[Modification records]
——

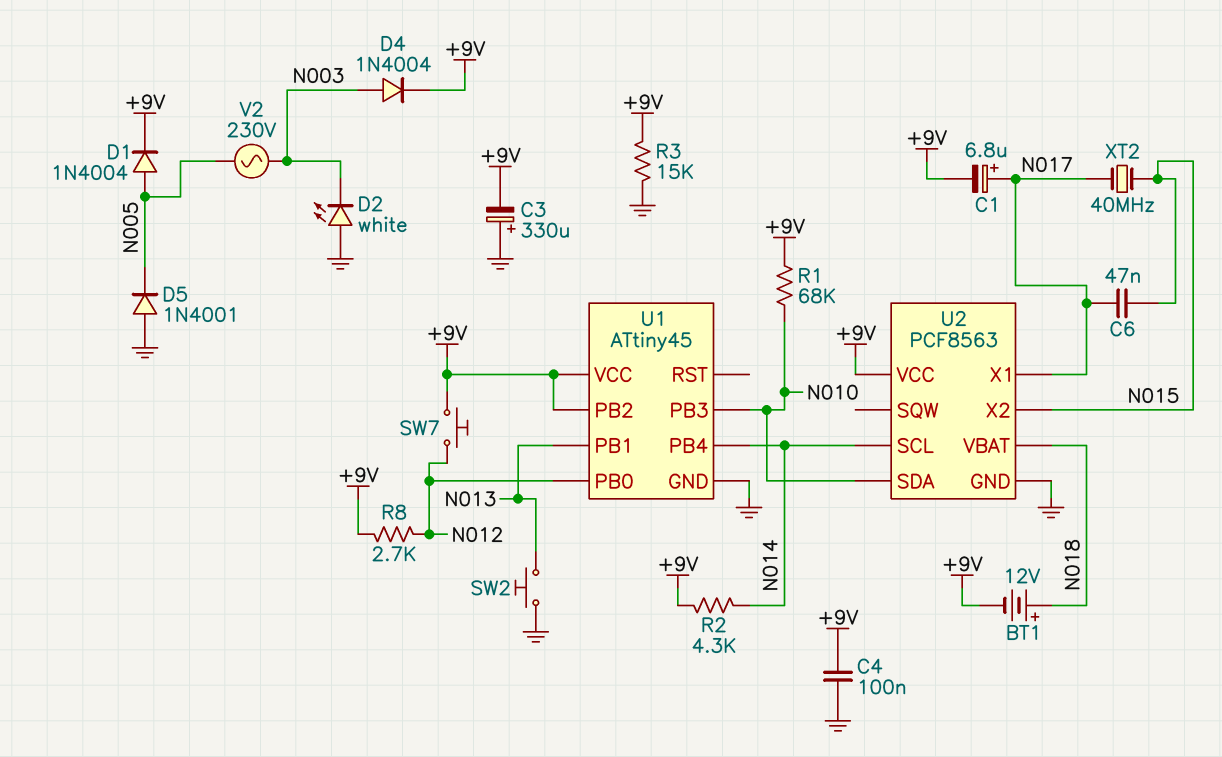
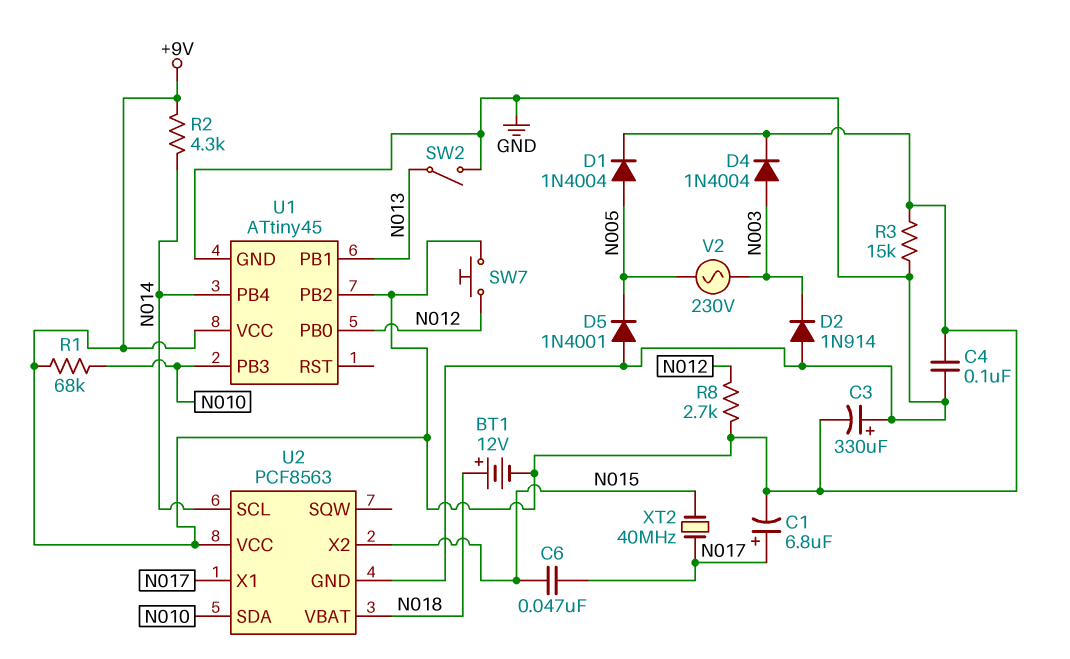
D2: LED white (A GND, K N003) -> diode 1N914 (A GND, K N003)
SW2: button (GND, N013) -> switch (GND, N013)

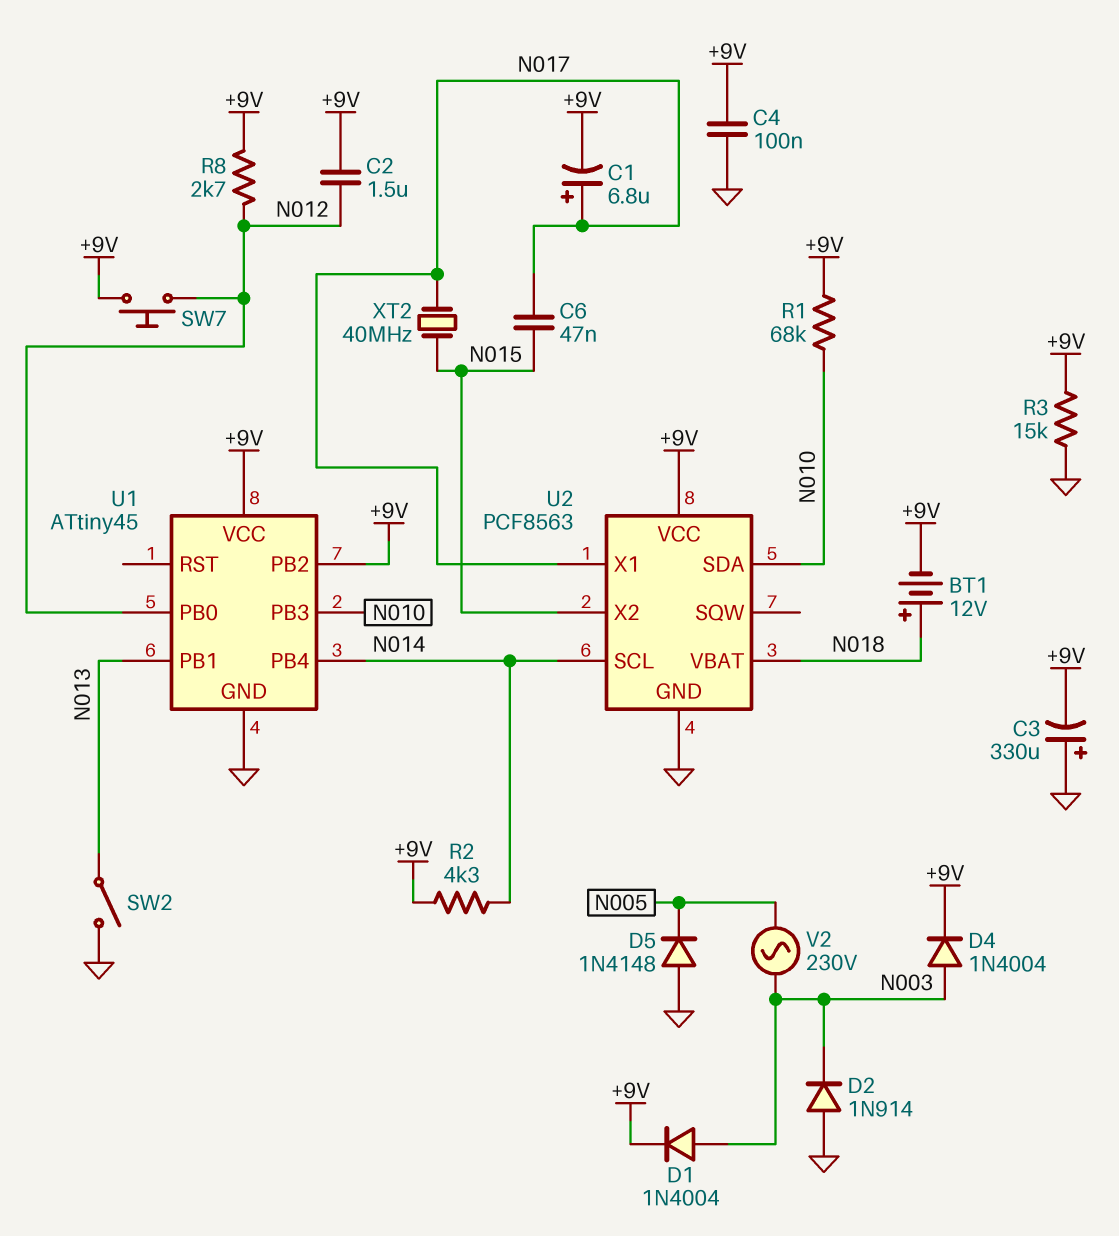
C2: none -> 1.5uF (+9V, N012)
D1: diode 1N4004 (A N005, K +9V) -> diode 1N4004 (A N003, K +9V)
D5: diode 1N4001 (A GND, K N005) -> diode 1N4148 (A GND, K N005)

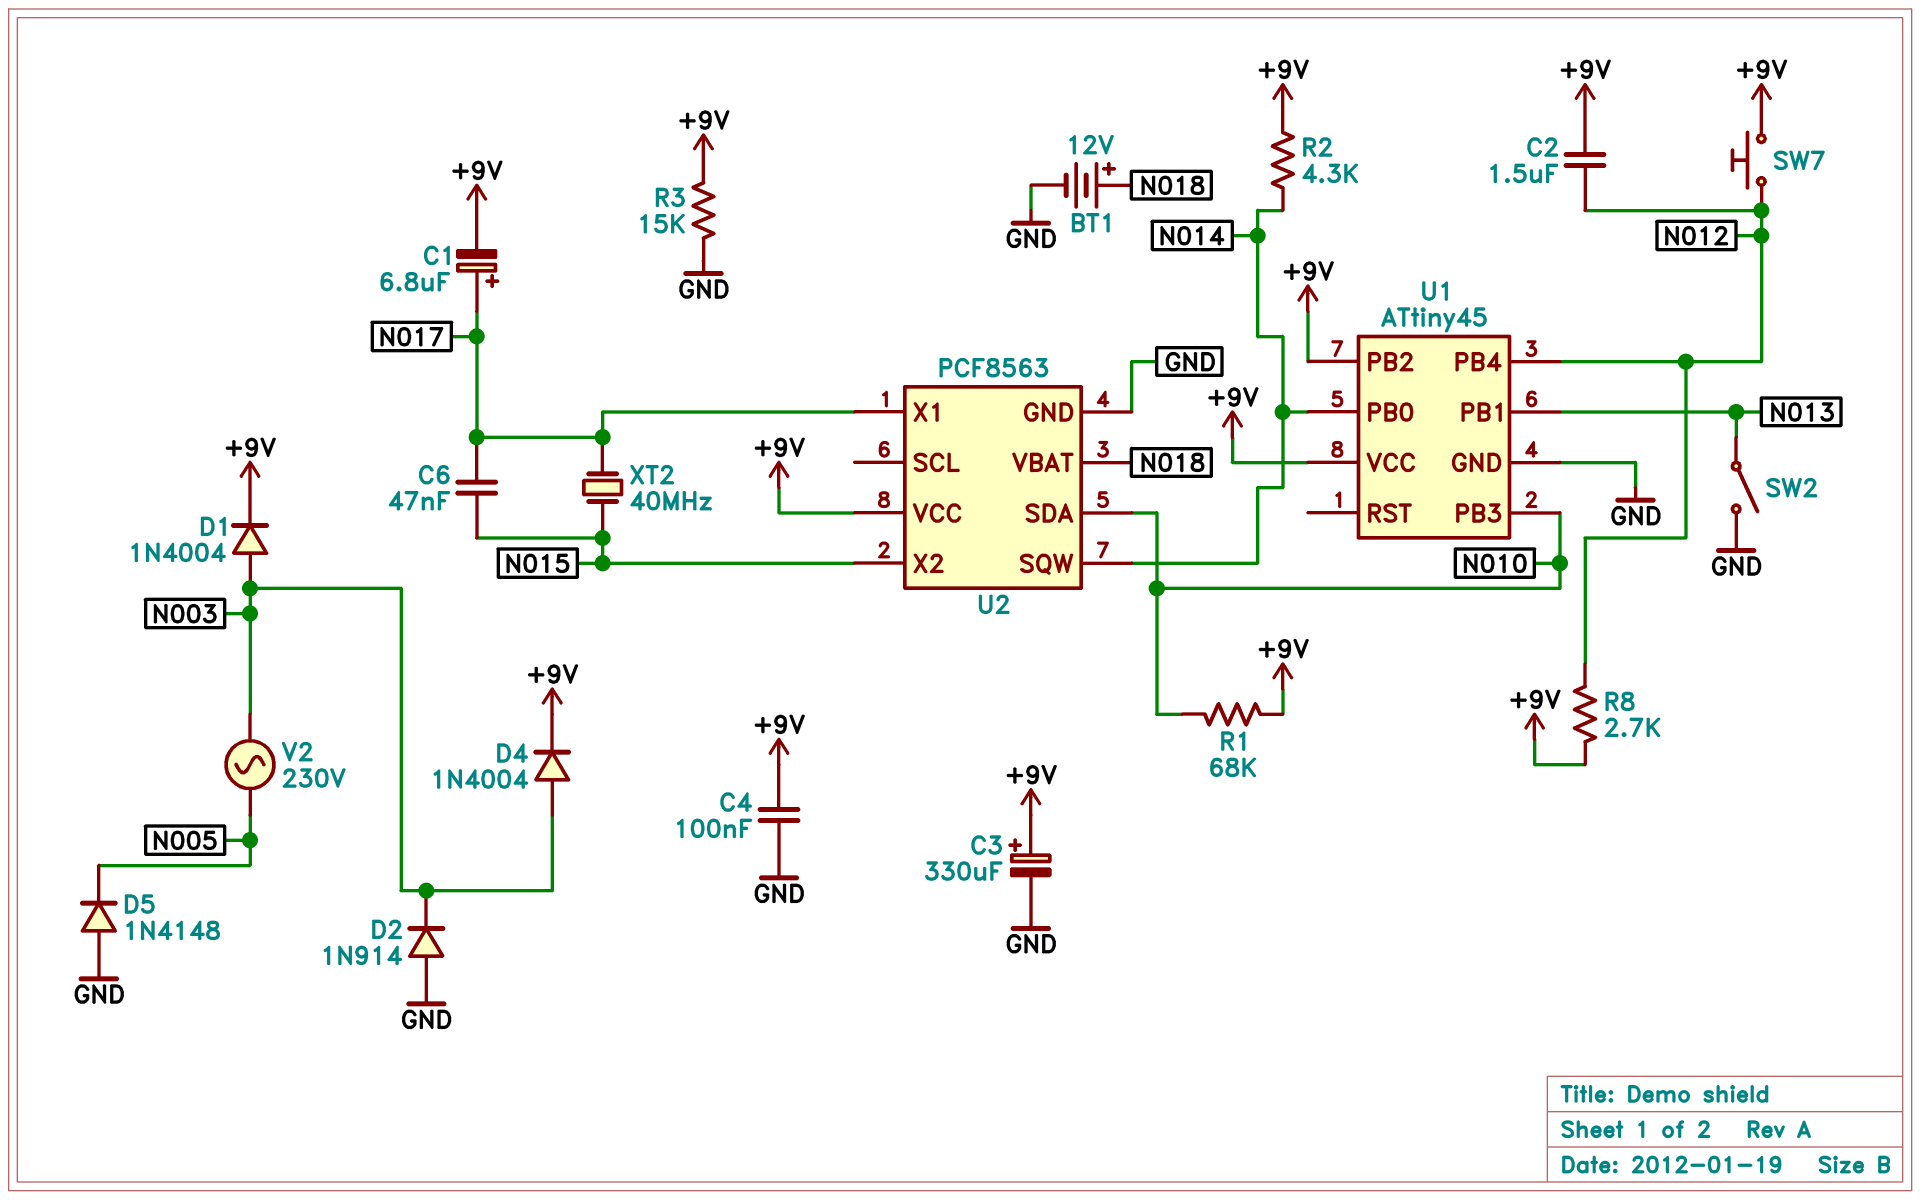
BT1: 12V (plus N018, minus +9V) -> 12V (plus N018, minus GND)
C3: 330uF (plus GND, minus +9V) -> 330uF (plus +9V, minus GND)
U1 pin PB0: N012 -> N014
U1 pin PB4: N014 -> N012
U2 pin SCL: N014 -> none
U2 pin SQW: none -> N014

——

#### Task to complete
Reproduce every record verbatim, please. Omit the images.

#### Output for this exercise
D2: LED white (A GND, K N003) -> diode 1N914 (A GND, K N003)
SW2: button (GND, N013) -> switch (GND, N013)

C2: none -> 1.5uF (+9V, N012)
D1: diode 1N4004 (A N005, K +9V) -> diode 1N4004 (A N003, K +9V)
D5: diode 1N4001 (A GND, K N005) -> diode 1N4148 (A GND, K N005)

BT1: 12V (plus N018, minus +9V) -> 12V (plus N018, minus GND)
C3: 330uF (plus GND, minus +9V) -> 330uF (plus +9V, minus GND)
U1 pin PB0: N012 -> N014
U1 pin PB4: N014 -> N012
U2 pin SCL: N014 -> none
U2 pin SQW: none -> N014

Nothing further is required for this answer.